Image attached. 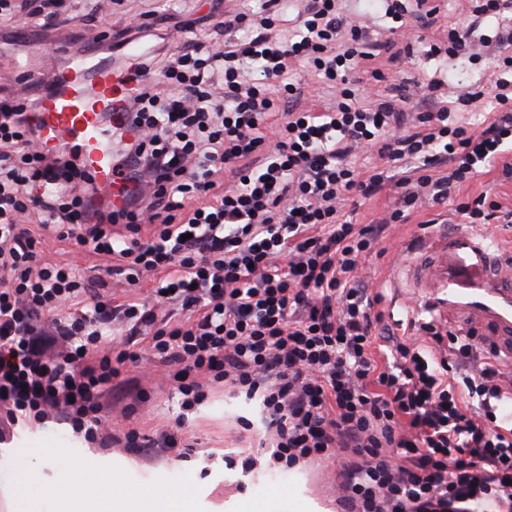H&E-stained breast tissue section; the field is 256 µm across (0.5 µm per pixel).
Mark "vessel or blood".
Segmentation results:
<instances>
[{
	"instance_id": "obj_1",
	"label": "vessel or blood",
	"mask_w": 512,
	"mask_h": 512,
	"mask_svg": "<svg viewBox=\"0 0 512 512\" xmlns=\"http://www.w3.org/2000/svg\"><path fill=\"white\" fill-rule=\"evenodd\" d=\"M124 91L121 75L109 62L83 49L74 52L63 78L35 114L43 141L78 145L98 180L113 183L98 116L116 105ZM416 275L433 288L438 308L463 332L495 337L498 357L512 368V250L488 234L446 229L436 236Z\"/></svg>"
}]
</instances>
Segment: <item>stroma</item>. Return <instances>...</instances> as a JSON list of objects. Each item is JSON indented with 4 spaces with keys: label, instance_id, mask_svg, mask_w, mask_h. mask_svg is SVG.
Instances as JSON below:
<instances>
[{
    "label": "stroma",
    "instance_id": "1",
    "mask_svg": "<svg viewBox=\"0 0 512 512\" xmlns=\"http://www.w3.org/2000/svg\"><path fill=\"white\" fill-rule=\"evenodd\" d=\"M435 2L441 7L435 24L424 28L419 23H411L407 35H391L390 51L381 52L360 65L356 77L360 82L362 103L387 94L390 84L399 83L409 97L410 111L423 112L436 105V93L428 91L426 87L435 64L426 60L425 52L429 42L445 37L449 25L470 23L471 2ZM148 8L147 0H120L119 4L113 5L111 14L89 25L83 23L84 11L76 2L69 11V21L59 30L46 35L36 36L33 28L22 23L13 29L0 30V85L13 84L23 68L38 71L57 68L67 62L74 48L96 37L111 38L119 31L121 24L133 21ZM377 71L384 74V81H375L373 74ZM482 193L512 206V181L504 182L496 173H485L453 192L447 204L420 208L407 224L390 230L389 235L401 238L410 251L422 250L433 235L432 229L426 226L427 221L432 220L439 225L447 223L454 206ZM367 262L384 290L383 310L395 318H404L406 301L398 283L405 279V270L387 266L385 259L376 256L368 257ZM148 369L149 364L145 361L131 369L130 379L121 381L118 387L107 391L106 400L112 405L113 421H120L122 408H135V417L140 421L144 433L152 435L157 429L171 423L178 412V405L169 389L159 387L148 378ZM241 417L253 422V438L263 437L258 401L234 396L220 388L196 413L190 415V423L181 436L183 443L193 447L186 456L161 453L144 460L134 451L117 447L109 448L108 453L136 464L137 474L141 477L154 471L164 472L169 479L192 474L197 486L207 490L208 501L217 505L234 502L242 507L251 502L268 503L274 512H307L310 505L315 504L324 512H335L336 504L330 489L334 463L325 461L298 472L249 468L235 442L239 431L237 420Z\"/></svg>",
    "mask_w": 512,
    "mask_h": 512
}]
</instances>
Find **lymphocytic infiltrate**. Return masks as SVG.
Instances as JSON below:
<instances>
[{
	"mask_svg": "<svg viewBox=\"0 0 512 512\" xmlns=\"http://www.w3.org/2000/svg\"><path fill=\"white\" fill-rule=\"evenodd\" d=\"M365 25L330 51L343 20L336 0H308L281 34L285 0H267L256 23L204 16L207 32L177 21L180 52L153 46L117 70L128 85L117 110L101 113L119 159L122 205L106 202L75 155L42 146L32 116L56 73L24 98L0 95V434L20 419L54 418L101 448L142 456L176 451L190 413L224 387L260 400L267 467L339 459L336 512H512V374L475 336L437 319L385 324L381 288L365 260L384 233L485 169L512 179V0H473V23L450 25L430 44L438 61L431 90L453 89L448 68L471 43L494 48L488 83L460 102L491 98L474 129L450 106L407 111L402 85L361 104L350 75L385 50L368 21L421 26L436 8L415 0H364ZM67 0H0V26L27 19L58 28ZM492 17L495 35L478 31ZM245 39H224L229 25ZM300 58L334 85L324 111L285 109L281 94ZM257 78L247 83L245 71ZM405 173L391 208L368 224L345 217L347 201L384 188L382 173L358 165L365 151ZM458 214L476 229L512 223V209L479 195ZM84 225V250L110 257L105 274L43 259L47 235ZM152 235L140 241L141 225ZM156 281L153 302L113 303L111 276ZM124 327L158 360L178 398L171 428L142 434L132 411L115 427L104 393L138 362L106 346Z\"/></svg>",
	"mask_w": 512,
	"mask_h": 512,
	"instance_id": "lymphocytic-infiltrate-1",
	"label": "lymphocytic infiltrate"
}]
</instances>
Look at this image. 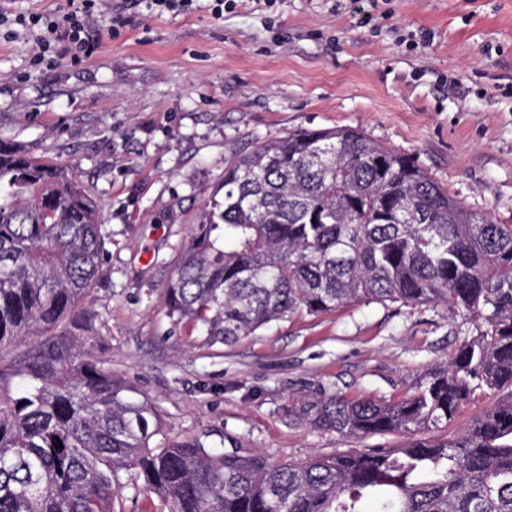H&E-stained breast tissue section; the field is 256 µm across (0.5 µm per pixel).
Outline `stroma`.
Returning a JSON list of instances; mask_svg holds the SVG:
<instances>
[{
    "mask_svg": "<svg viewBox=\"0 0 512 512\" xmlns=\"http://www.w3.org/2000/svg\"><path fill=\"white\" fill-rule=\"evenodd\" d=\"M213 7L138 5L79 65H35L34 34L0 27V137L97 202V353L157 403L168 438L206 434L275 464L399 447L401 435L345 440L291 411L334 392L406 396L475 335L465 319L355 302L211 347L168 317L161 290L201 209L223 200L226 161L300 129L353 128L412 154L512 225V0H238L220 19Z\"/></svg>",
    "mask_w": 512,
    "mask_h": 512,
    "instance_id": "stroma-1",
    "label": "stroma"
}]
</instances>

What you have to do ▸
Read through the lines above and collect those that contain the string "infiltrate".

Solution for this exercise ▸
Find **lymphocytic infiltrate**. Return masks as SVG.
	"instance_id": "lymphocytic-infiltrate-1",
	"label": "lymphocytic infiltrate"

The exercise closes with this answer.